• _Task to complete_: Lines from the line with "R203: 27k (INT, VCC) -> 68k (INT, VCC)" to the line with "R4: 2.7k (+5V, X3) -> 4.7k (+5V, X3)" in the entries below, and only those, must be output exactly, with both ends included.

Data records

□ □ □ □

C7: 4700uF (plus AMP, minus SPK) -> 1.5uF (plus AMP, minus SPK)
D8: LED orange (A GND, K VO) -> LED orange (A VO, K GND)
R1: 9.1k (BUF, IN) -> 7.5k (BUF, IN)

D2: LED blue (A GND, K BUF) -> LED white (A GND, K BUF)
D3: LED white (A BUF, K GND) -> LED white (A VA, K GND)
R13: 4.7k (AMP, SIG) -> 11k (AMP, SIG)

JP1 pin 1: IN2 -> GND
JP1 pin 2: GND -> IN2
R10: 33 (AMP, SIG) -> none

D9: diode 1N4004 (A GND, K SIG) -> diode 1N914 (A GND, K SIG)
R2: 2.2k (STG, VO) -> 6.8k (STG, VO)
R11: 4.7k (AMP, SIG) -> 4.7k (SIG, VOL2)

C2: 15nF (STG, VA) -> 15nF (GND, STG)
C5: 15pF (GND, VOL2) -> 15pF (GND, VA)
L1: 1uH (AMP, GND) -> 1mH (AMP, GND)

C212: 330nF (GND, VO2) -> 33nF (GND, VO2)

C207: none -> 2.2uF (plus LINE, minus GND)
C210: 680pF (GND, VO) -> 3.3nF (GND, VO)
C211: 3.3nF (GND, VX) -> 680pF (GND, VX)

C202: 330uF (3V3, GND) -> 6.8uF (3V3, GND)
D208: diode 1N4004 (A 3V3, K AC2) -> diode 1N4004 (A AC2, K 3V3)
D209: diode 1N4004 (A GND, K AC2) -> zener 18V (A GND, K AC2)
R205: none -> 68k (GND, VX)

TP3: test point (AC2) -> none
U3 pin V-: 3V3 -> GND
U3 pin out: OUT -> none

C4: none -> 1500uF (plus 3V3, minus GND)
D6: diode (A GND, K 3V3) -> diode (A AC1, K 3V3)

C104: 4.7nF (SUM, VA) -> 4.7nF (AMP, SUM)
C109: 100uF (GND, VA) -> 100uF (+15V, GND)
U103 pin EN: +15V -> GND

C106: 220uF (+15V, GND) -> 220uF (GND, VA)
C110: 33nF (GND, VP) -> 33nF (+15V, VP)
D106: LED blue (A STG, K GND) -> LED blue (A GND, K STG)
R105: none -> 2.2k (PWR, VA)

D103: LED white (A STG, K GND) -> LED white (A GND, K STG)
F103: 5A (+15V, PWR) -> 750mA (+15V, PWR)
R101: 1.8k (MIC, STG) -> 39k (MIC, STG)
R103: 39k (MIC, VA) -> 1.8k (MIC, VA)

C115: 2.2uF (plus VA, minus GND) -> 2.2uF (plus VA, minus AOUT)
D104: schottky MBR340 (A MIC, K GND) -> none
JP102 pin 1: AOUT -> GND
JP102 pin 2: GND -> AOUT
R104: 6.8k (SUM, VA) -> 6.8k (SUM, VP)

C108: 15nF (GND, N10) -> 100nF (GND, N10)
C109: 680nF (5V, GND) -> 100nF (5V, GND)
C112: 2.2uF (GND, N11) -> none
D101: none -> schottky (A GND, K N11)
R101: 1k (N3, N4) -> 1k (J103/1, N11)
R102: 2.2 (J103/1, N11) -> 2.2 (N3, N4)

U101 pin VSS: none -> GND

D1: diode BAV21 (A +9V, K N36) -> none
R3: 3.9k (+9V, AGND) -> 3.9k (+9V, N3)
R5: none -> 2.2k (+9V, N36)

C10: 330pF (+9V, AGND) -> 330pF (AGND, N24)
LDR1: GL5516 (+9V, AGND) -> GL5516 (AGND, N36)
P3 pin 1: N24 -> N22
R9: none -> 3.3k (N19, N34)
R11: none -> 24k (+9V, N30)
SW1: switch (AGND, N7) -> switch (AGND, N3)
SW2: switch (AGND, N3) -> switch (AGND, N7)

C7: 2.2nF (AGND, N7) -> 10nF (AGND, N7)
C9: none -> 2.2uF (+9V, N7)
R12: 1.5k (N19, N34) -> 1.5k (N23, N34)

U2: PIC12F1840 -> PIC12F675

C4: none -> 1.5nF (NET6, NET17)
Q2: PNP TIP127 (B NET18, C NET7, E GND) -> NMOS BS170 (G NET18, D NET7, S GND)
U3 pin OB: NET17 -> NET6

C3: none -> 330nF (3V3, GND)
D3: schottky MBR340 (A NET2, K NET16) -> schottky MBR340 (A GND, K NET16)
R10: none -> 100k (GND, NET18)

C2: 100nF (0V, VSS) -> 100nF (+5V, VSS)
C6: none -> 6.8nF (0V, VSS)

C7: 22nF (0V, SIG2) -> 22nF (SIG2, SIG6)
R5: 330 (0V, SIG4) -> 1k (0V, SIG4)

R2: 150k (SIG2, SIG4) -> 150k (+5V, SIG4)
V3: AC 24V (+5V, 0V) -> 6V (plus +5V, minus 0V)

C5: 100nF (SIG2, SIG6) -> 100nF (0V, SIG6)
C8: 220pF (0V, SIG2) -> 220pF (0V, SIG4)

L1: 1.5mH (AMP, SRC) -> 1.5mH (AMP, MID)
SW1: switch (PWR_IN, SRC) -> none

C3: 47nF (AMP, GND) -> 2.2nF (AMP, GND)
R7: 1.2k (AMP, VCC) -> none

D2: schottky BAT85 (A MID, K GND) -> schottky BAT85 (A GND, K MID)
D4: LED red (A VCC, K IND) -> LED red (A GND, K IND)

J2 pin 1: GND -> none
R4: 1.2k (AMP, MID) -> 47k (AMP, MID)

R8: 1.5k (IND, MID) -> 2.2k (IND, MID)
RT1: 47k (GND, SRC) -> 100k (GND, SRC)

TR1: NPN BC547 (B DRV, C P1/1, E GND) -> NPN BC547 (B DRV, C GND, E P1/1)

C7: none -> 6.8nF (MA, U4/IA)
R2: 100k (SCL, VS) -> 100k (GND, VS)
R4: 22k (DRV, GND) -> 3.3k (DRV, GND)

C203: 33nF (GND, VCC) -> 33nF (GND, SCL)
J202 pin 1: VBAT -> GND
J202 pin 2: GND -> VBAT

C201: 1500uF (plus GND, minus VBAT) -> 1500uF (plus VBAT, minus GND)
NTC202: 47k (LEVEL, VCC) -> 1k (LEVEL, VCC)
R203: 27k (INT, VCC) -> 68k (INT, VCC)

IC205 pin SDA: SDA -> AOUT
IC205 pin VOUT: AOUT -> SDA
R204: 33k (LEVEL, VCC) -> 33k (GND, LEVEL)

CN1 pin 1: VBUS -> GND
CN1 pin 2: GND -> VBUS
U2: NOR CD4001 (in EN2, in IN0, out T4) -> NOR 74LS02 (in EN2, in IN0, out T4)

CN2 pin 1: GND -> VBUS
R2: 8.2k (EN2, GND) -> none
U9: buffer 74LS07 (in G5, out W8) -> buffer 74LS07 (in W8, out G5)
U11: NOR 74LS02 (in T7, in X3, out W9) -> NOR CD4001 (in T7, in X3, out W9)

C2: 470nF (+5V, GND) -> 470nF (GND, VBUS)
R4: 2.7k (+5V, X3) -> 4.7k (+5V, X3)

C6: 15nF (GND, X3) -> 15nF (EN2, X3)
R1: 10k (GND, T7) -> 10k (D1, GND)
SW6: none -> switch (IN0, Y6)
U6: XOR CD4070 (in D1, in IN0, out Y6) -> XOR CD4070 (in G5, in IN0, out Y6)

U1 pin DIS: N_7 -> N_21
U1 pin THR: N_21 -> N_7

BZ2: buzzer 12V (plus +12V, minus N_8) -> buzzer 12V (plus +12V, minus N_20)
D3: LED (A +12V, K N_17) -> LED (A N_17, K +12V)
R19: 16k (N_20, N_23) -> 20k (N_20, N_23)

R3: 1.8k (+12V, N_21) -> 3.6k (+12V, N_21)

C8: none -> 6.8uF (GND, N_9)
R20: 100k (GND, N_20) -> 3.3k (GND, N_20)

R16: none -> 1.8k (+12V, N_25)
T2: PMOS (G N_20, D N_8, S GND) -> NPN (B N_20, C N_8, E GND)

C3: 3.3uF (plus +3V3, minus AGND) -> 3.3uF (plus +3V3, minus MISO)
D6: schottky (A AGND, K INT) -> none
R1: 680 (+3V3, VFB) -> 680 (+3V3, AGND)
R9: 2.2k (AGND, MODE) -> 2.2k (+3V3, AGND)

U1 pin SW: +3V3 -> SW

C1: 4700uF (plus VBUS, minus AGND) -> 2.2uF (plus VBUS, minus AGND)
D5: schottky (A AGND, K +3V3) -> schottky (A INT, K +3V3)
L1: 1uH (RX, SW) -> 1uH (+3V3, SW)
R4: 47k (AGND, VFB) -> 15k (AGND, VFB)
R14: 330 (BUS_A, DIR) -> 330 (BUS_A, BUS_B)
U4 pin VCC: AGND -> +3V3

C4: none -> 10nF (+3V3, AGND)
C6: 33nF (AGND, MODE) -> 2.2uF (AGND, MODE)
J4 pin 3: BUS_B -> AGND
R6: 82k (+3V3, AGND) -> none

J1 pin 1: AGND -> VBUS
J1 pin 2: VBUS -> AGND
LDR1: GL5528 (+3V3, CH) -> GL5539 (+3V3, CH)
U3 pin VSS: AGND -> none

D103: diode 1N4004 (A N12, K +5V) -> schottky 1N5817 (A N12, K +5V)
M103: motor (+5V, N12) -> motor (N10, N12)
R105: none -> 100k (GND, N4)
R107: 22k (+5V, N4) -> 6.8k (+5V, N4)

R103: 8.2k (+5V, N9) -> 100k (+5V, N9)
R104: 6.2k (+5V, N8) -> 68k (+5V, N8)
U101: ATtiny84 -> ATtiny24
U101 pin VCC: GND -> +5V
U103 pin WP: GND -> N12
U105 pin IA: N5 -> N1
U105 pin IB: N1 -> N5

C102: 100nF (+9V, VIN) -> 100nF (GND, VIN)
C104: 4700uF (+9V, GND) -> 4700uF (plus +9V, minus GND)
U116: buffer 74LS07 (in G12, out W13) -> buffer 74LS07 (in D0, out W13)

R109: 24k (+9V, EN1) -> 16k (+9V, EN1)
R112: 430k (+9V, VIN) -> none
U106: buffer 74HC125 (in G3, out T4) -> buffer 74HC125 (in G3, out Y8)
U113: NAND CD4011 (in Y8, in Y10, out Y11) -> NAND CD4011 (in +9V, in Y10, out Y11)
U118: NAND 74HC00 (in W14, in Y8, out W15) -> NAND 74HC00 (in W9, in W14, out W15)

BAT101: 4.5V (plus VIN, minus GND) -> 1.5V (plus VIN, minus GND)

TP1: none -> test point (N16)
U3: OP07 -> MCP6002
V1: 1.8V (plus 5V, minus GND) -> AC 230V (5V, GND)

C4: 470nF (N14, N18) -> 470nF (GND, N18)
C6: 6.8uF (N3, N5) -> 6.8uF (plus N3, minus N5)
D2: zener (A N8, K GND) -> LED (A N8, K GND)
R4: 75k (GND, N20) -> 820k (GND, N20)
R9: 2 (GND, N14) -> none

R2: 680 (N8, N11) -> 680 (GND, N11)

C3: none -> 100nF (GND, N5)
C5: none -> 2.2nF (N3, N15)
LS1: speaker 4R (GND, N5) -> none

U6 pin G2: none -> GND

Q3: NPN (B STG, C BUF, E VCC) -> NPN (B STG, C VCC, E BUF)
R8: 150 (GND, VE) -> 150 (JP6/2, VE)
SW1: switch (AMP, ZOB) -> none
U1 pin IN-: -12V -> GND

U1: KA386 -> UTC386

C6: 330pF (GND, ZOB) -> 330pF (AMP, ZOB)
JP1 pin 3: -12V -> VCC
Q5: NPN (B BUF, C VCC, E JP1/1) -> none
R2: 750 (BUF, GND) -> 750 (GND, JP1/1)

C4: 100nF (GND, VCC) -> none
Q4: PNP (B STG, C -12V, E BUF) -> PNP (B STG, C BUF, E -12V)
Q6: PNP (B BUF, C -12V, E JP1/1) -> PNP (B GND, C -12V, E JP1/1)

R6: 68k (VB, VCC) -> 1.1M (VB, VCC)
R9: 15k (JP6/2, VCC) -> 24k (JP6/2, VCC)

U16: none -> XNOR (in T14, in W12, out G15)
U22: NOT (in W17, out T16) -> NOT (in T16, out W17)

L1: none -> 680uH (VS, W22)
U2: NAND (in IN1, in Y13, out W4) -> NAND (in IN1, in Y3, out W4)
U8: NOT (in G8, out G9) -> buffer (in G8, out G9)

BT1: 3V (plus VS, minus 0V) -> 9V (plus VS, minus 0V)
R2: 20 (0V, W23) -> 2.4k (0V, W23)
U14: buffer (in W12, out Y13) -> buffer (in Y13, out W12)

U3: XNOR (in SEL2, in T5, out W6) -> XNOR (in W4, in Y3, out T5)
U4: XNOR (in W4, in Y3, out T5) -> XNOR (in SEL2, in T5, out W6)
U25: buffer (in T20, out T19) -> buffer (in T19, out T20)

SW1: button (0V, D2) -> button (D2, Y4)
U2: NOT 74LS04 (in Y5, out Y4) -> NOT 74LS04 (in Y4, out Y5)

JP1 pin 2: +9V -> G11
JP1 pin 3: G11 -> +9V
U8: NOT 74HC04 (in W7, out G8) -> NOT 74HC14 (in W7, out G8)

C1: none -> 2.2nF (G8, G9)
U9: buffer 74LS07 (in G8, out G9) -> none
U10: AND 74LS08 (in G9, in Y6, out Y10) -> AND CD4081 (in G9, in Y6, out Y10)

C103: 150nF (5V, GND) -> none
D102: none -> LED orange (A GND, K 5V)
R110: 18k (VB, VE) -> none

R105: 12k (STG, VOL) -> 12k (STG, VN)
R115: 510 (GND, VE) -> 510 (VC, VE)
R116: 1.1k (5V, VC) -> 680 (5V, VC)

□ □ □ □

• _Exercise solution_:
R203: 27k (INT, VCC) -> 68k (INT, VCC)

IC205 pin SDA: SDA -> AOUT
IC205 pin VOUT: AOUT -> SDA
R204: 33k (LEVEL, VCC) -> 33k (GND, LEVEL)

CN1 pin 1: VBUS -> GND
CN1 pin 2: GND -> VBUS
U2: NOR CD4001 (in EN2, in IN0, out T4) -> NOR 74LS02 (in EN2, in IN0, out T4)

CN2 pin 1: GND -> VBUS
R2: 8.2k (EN2, GND) -> none
U9: buffer 74LS07 (in G5, out W8) -> buffer 74LS07 (in W8, out G5)
U11: NOR 74LS02 (in T7, in X3, out W9) -> NOR CD4001 (in T7, in X3, out W9)

C2: 470nF (+5V, GND) -> 470nF (GND, VBUS)
R4: 2.7k (+5V, X3) -> 4.7k (+5V, X3)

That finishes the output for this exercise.